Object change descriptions
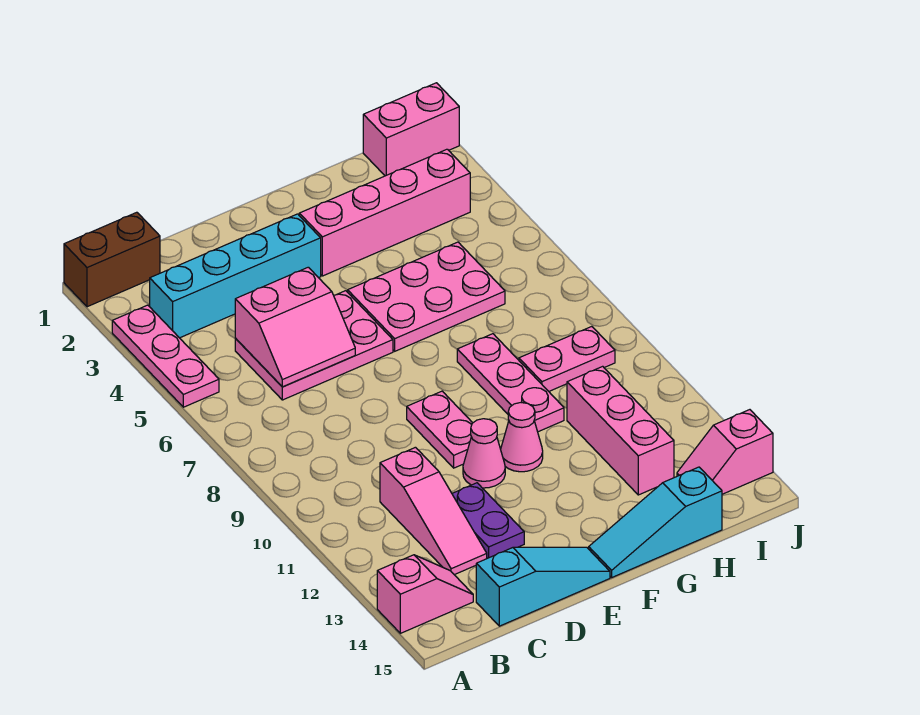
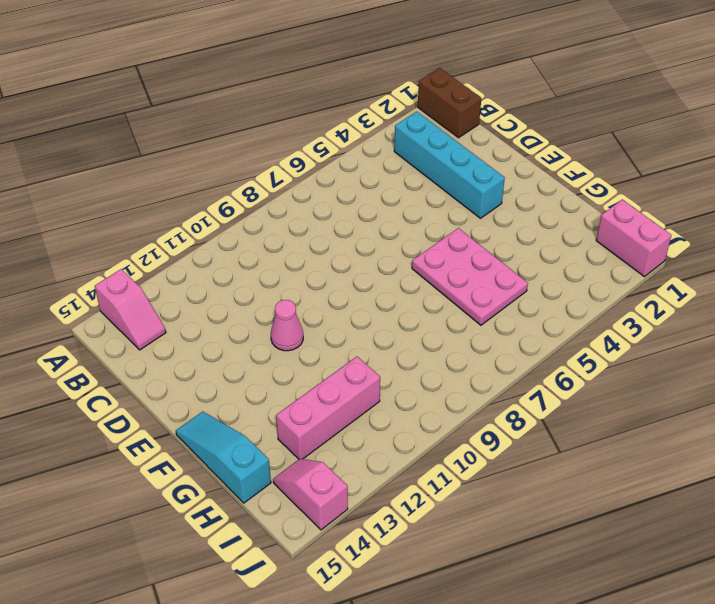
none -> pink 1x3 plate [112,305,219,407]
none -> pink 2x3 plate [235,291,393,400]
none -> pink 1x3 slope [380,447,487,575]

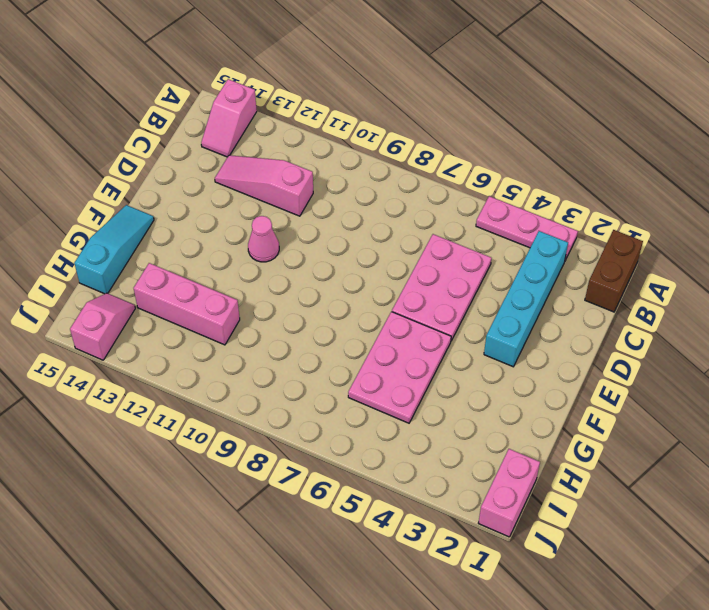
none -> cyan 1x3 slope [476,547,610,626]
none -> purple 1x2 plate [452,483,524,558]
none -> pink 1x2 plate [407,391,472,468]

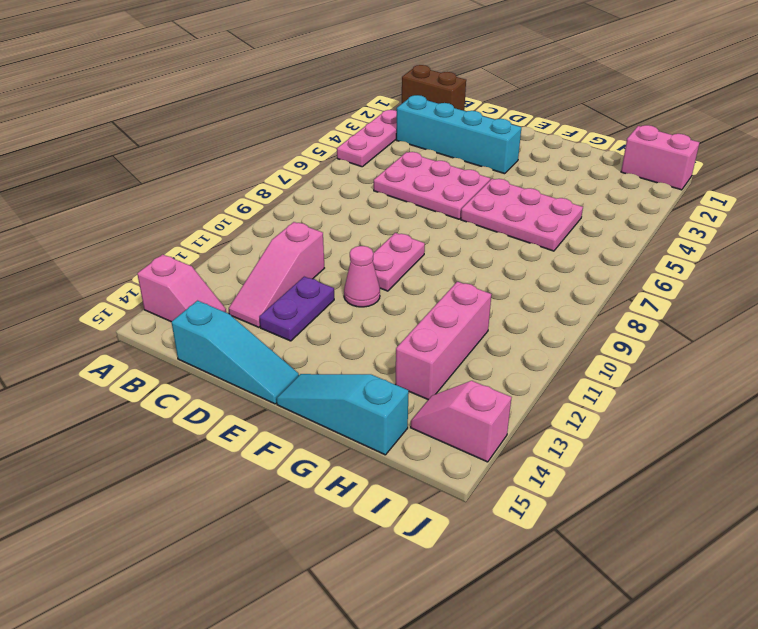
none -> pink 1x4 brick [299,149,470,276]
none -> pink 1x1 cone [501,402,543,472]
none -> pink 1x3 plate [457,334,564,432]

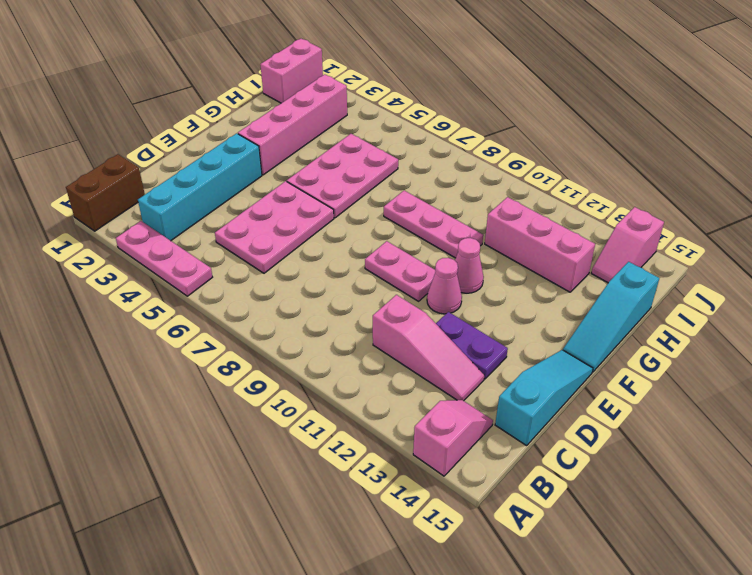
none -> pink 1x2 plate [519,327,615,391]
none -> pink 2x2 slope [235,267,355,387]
---
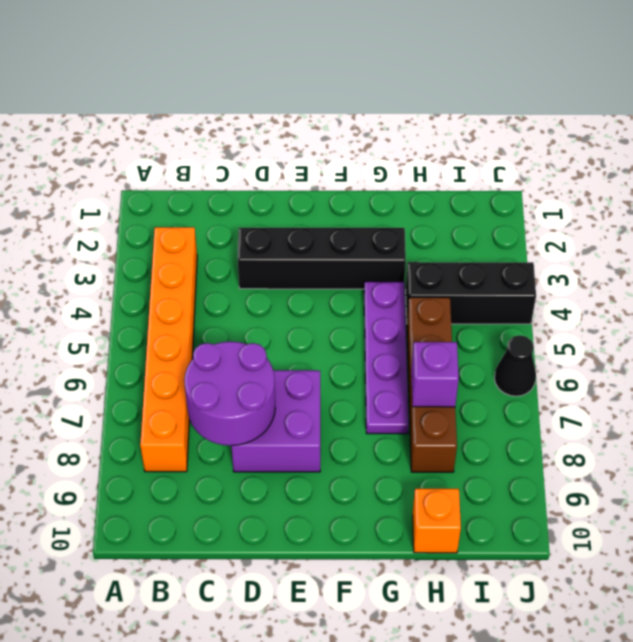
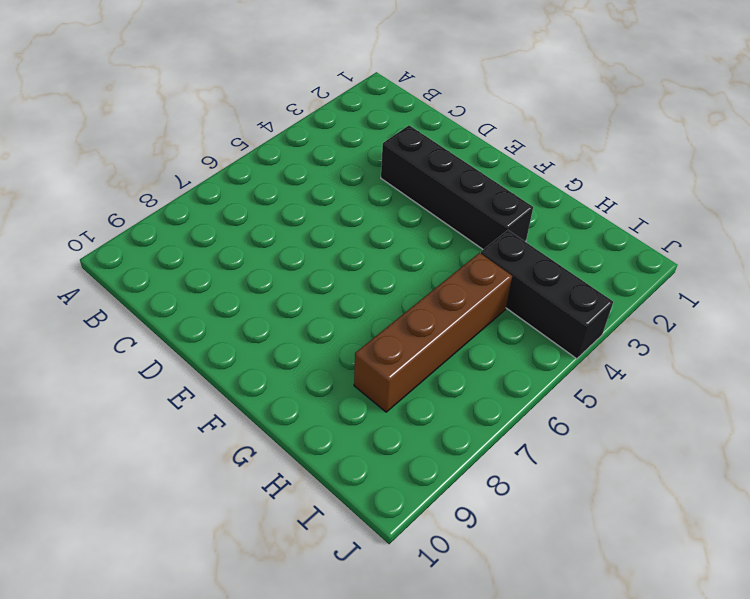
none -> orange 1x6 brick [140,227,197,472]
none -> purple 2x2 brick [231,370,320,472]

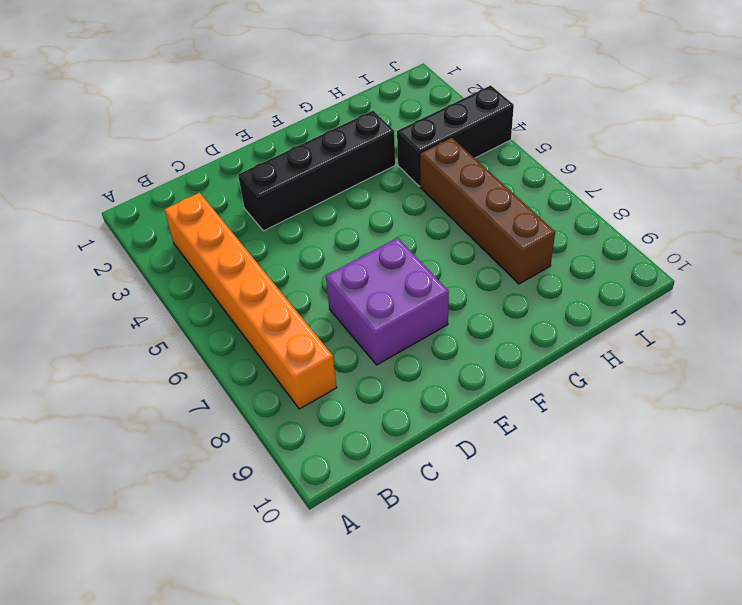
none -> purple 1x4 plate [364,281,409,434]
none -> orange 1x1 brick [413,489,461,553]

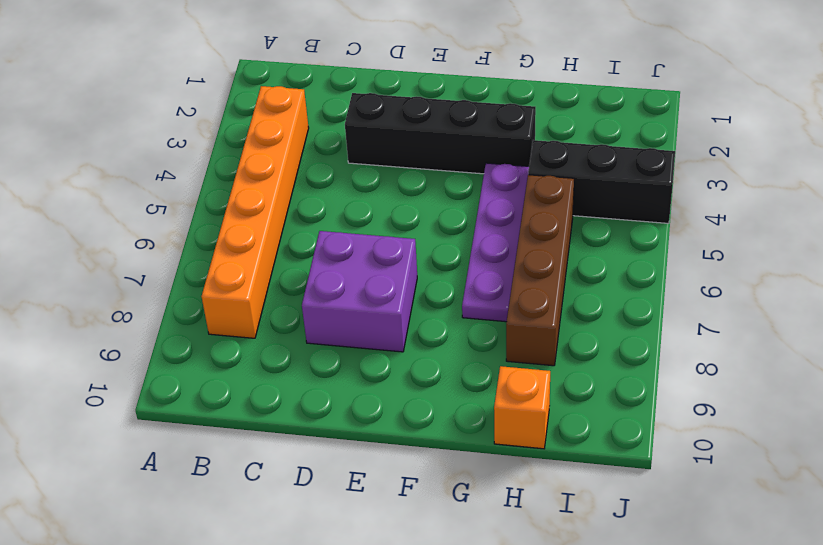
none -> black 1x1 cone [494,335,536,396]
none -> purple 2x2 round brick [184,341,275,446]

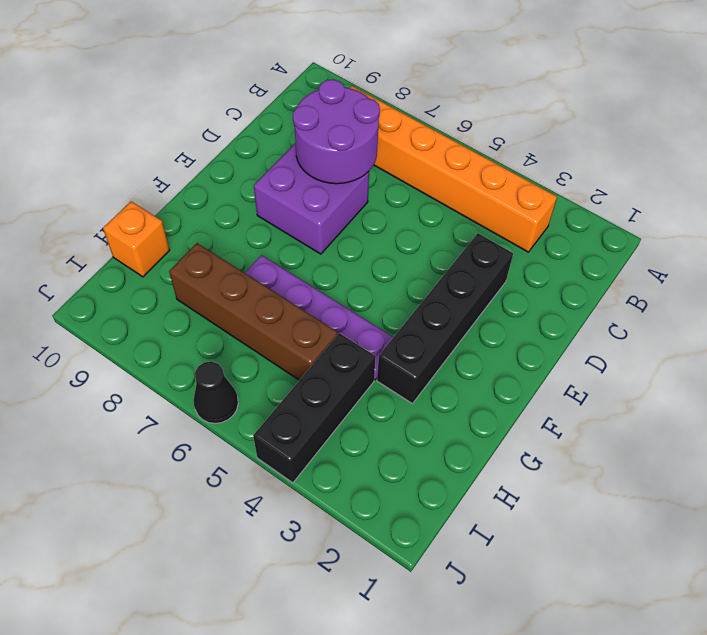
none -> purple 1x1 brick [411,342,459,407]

→ **WHAT NEEDS TO BE DONE**
Whatever pictures the records hold, omit them; give again exactly the lines from the one containing "none -> pink 1x3 plate [112,305,219,407]" through the one containing "none -> pink 2x2 slope [235,267,355,387]".

→ **YOUR RESPONSE**
none -> pink 1x3 plate [112,305,219,407]
none -> pink 2x3 plate [235,291,393,400]
none -> pink 1x3 slope [380,447,487,575]

none -> cyan 1x3 slope [476,547,610,626]
none -> purple 1x2 plate [452,483,524,558]
none -> pink 1x2 plate [407,391,472,468]

none -> pink 1x4 brick [299,149,470,276]
none -> pink 1x1 cone [501,402,543,472]
none -> pink 1x3 plate [457,334,564,432]

none -> pink 1x2 plate [519,327,615,391]
none -> pink 2x2 slope [235,267,355,387]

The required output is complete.